> _PROVIDED DATA_:
§ §
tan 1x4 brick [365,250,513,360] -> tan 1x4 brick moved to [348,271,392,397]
§ §
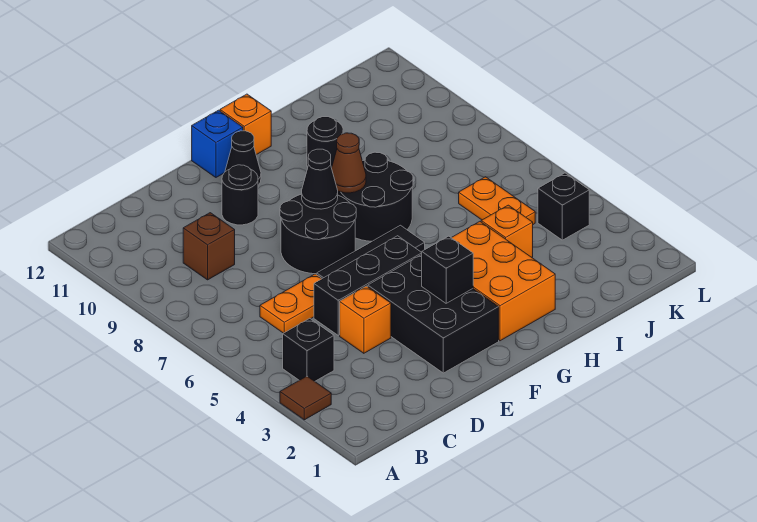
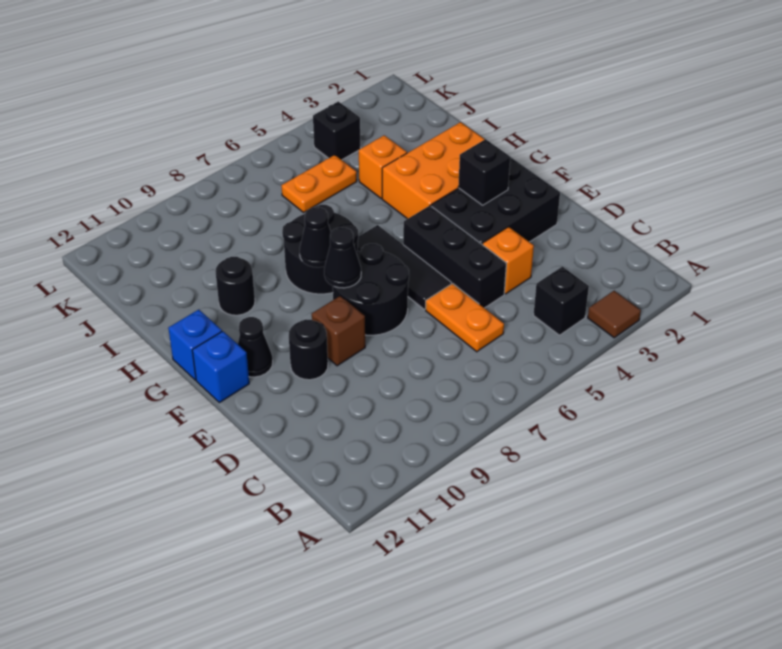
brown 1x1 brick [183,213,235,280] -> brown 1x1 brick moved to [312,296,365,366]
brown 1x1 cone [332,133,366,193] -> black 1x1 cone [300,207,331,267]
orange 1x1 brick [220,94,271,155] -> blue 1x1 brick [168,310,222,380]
§ §
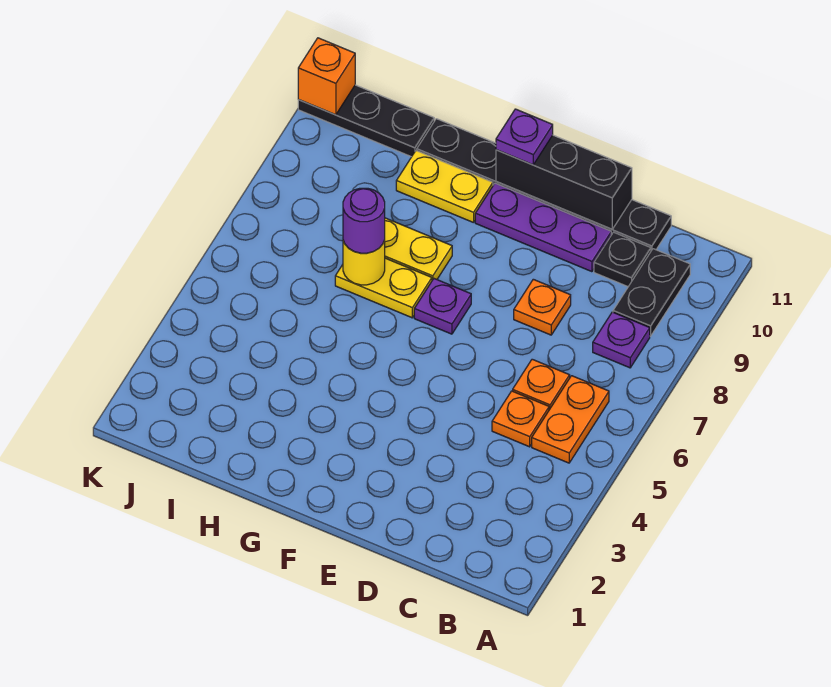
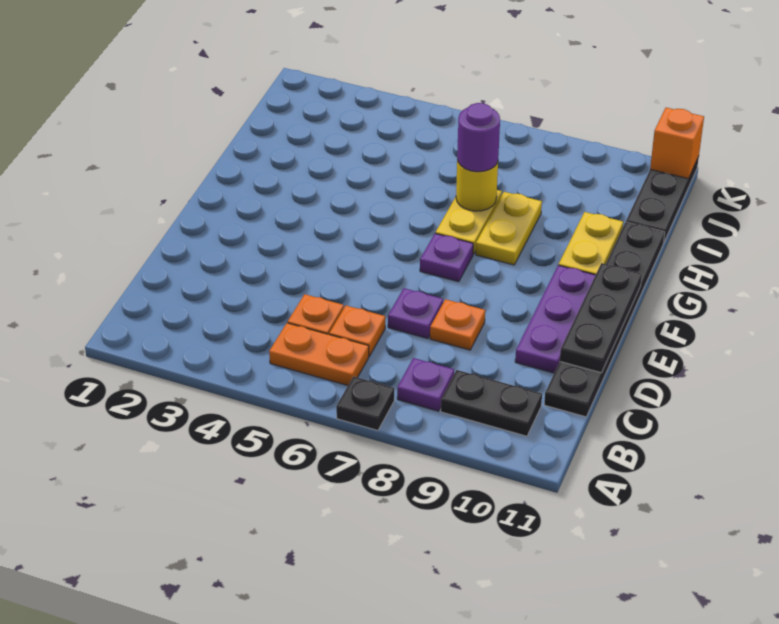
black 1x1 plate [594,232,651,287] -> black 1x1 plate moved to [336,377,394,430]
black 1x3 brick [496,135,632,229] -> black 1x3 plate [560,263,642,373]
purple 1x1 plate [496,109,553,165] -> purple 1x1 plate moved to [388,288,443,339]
§ §
> _TO-DO ITEM_:
Looking at the records, how many of the lines contain the string "brown"? Only the number should be given.

> _ANSWER SECTION_:
2